## RECORDS TO USE:
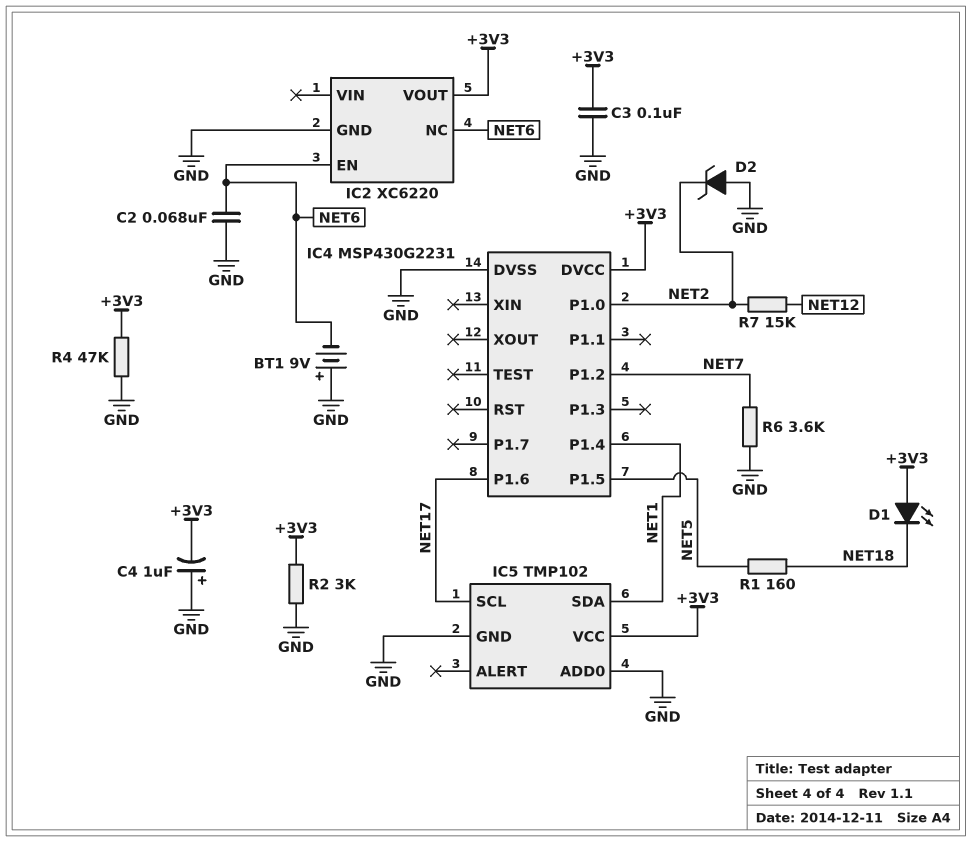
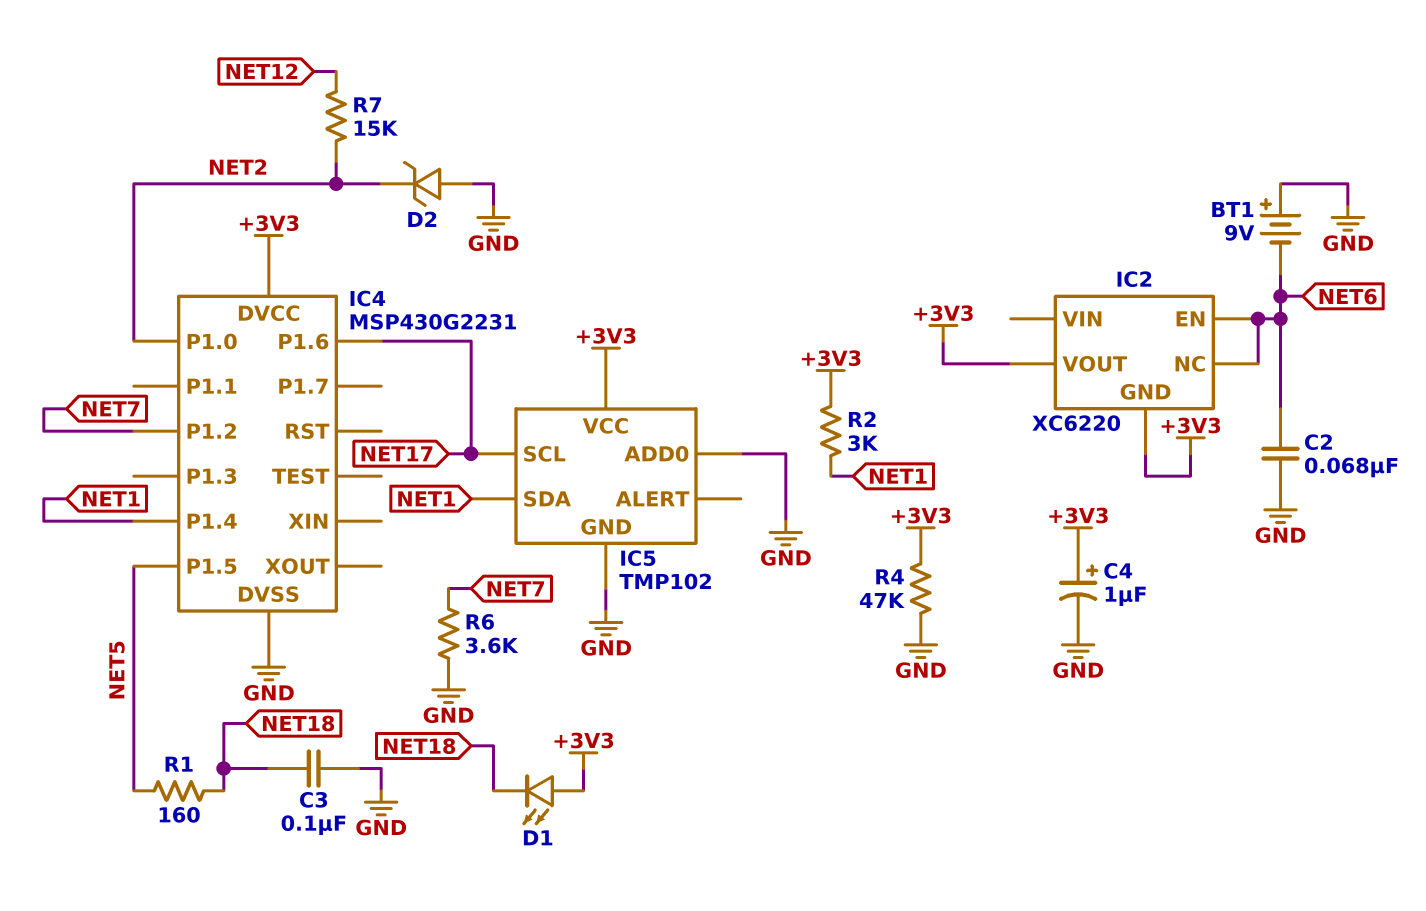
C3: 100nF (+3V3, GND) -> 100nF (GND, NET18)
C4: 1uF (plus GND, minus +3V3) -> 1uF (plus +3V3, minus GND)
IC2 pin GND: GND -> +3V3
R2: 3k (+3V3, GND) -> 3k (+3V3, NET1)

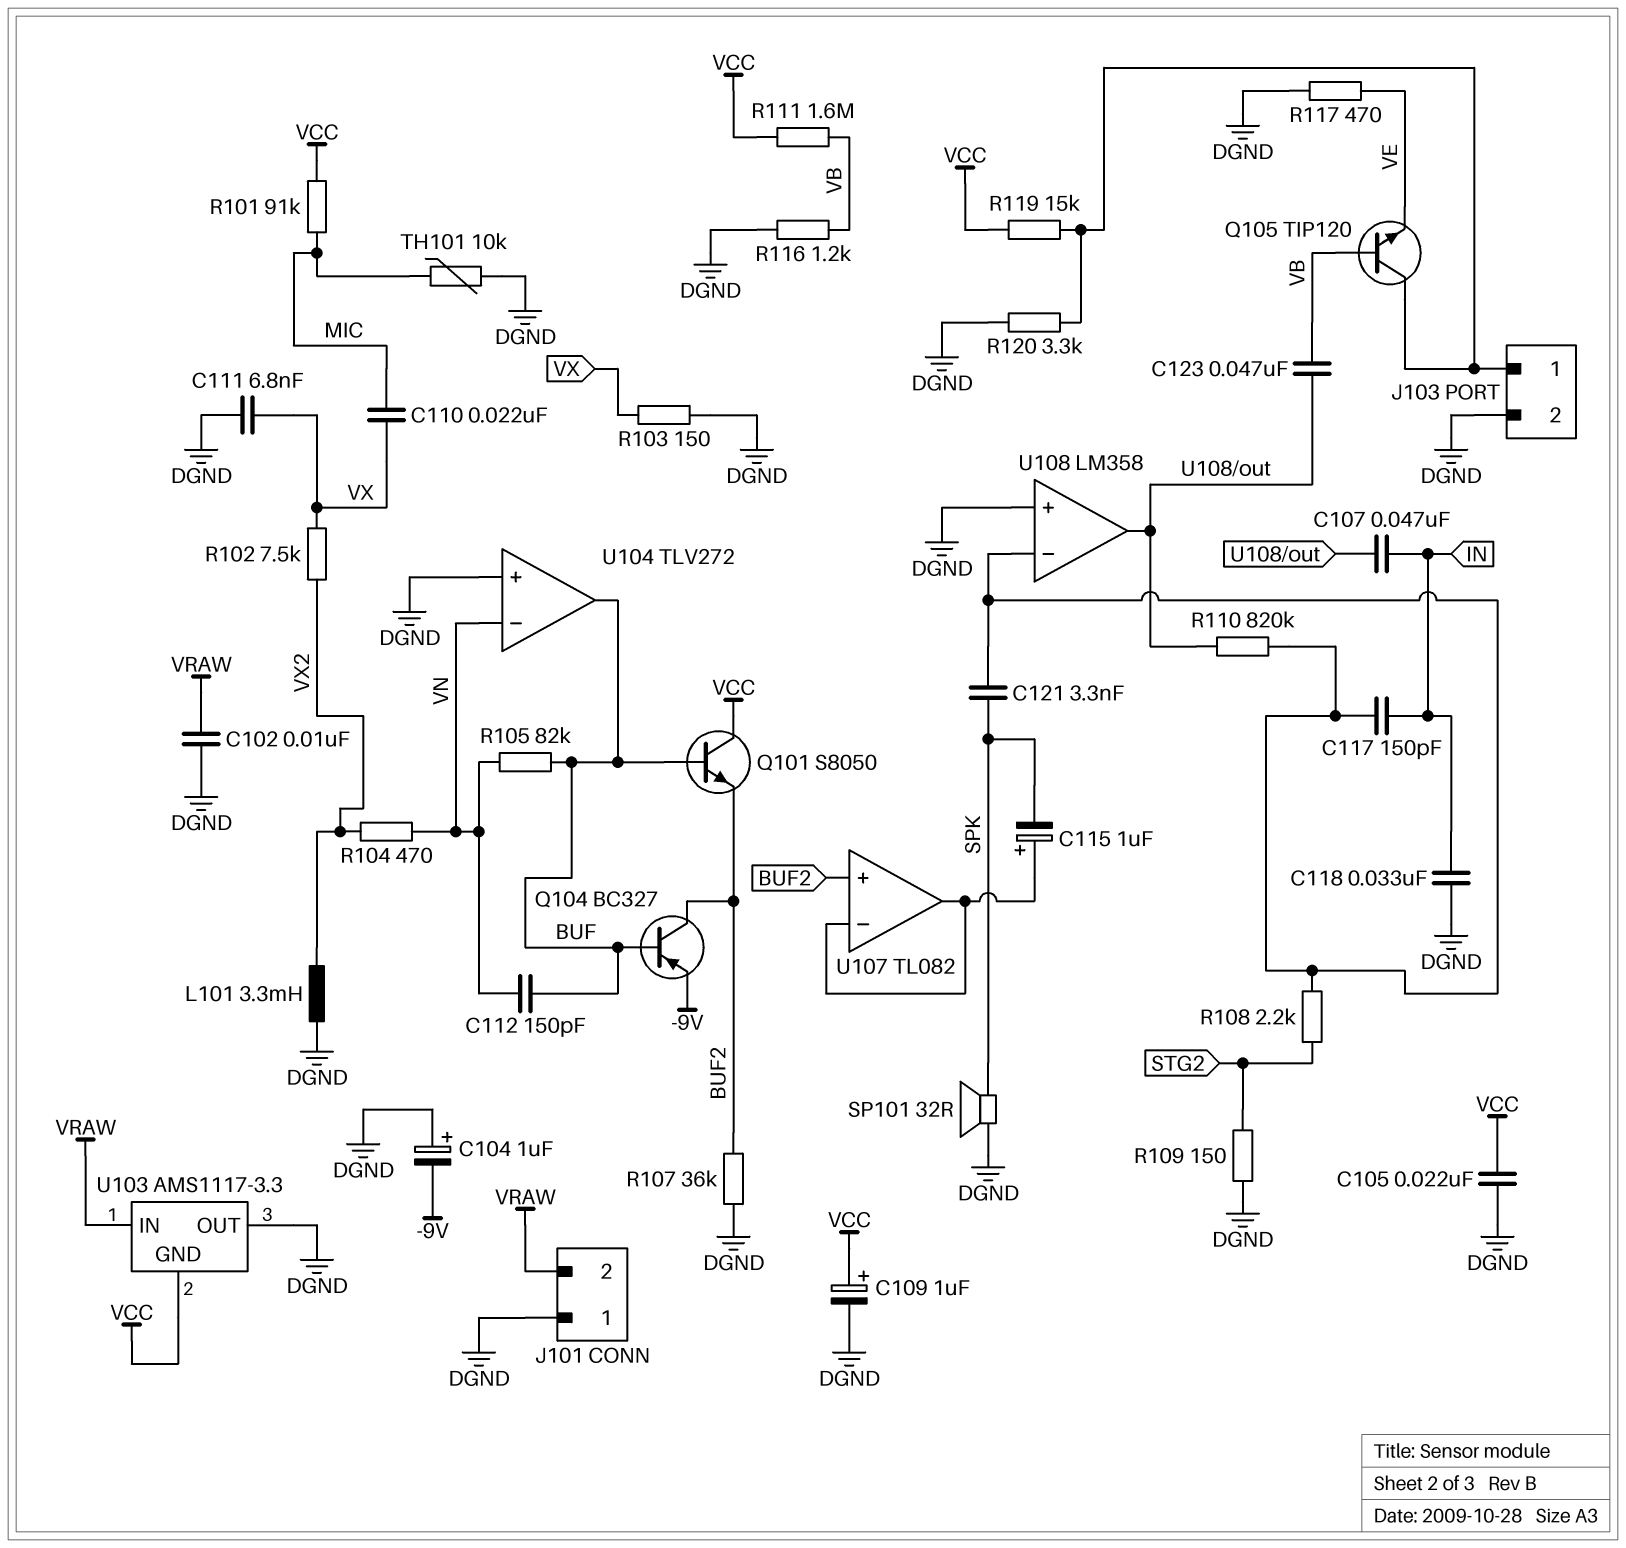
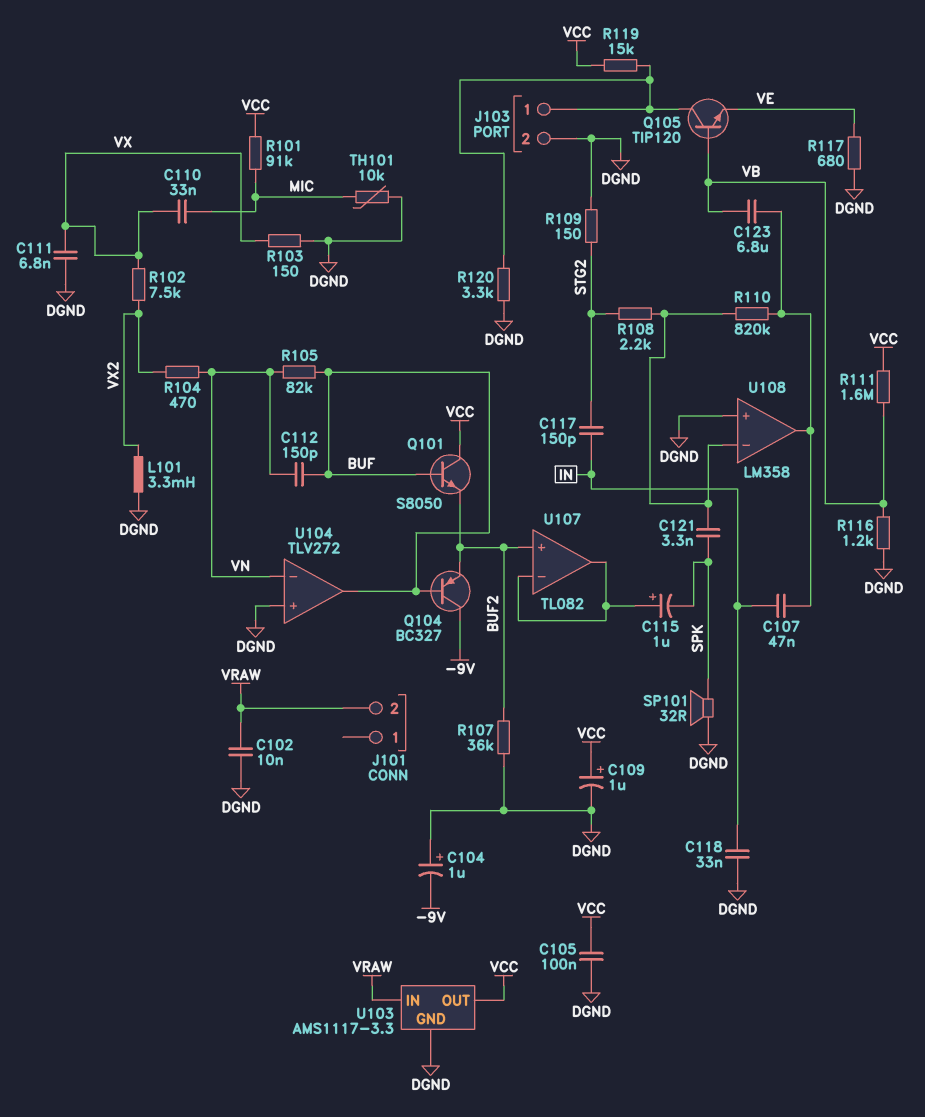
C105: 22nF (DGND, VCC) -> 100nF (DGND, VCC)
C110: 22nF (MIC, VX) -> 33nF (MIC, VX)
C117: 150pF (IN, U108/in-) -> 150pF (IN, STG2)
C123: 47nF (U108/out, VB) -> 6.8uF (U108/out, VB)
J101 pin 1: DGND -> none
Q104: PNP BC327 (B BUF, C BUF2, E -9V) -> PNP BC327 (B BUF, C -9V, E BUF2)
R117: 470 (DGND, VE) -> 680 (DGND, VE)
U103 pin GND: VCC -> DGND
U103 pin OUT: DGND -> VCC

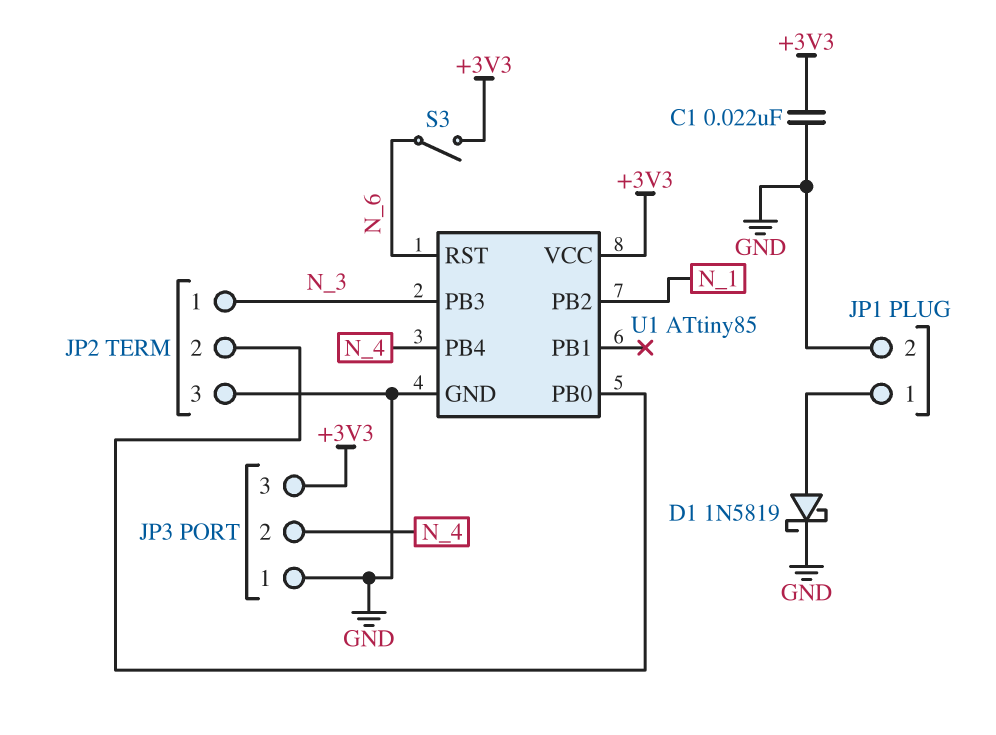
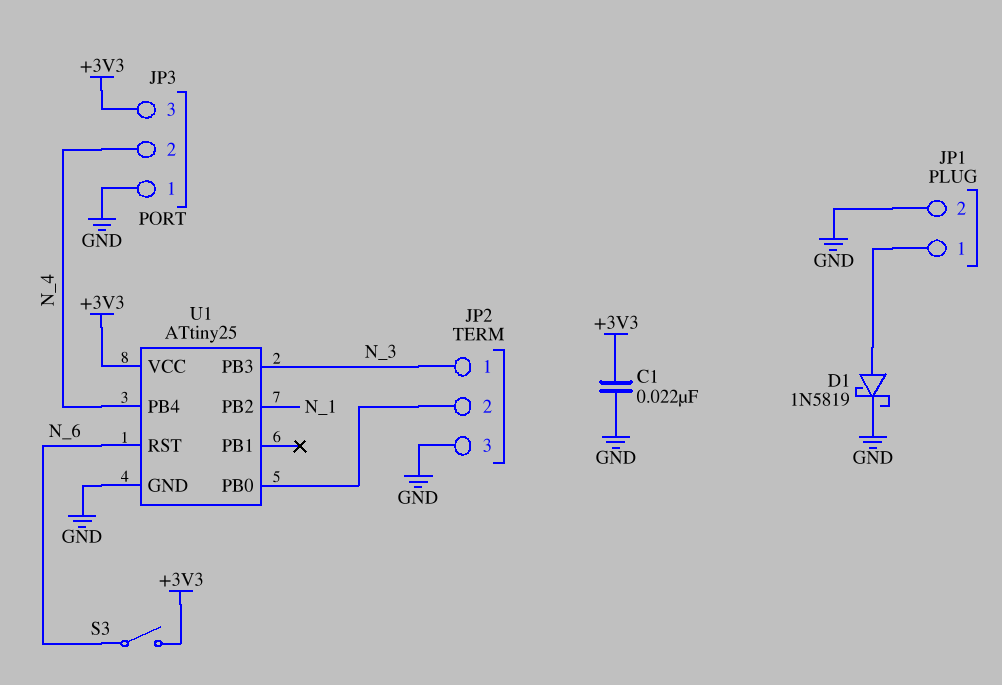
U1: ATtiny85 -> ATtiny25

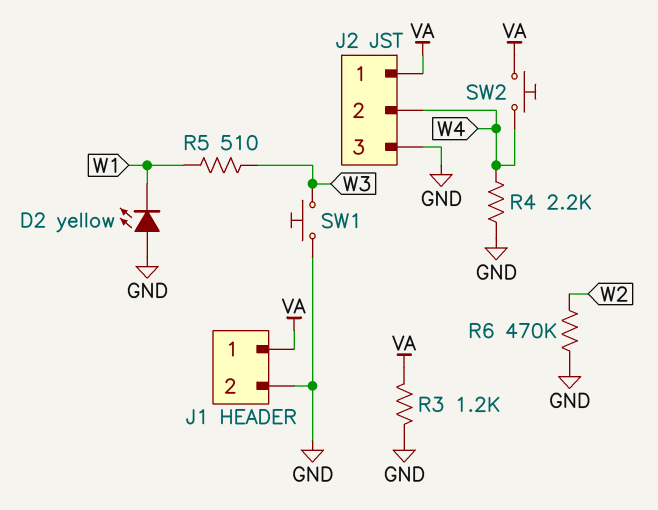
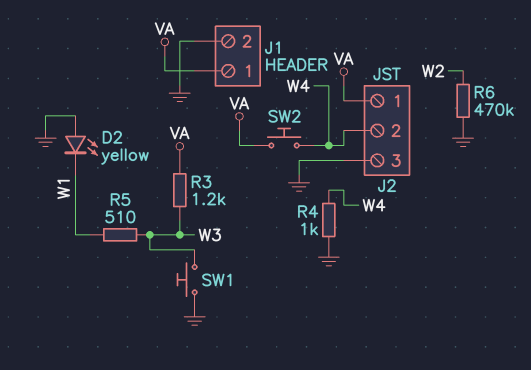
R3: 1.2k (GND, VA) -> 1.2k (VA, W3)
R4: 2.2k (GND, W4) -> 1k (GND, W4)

## WORK TO BE COMPLETED:
Only the lines from the one containing "J101 pin 1: DGND -> none" through the end of the records above should be retyped, exactly as they stand, with any pictures left out.

## SOLUTION:
J101 pin 1: DGND -> none
Q104: PNP BC327 (B BUF, C BUF2, E -9V) -> PNP BC327 (B BUF, C -9V, E BUF2)
R117: 470 (DGND, VE) -> 680 (DGND, VE)
U103 pin GND: VCC -> DGND
U103 pin OUT: DGND -> VCC

U1: ATtiny85 -> ATtiny25

R3: 1.2k (GND, VA) -> 1.2k (VA, W3)
R4: 2.2k (GND, W4) -> 1k (GND, W4)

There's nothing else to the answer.